-- Start of Available records --

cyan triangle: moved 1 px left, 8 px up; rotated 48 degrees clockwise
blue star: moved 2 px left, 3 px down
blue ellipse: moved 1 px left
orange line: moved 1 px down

-- End of Available records --
-- Start of Available records --

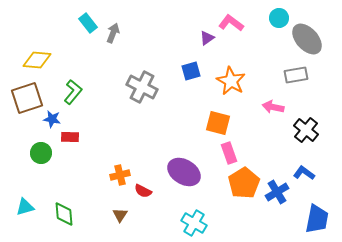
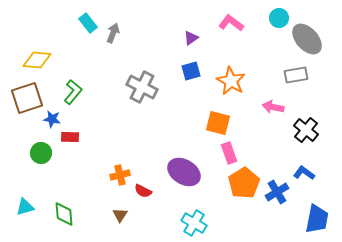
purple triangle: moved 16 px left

-- End of Available records --

Work instructions:
Lay out the rows starting with the line that contains "cyan triangle: moved" and going on through the line that contains "orange line: moved 1 px down" as a Markdown table with the columns n and Line, giving each row's number and its line and leaving out any blank lines.

Solution:
| n | Line |
|---|---|
| 1 | cyan triangle: moved 1 px left, 8 px up; rotated 48 degrees clockwise |
| 2 | blue star: moved 2 px left, 3 px down |
| 3 | blue ellipse: moved 1 px left |
| 4 | orange line: moved 1 px down |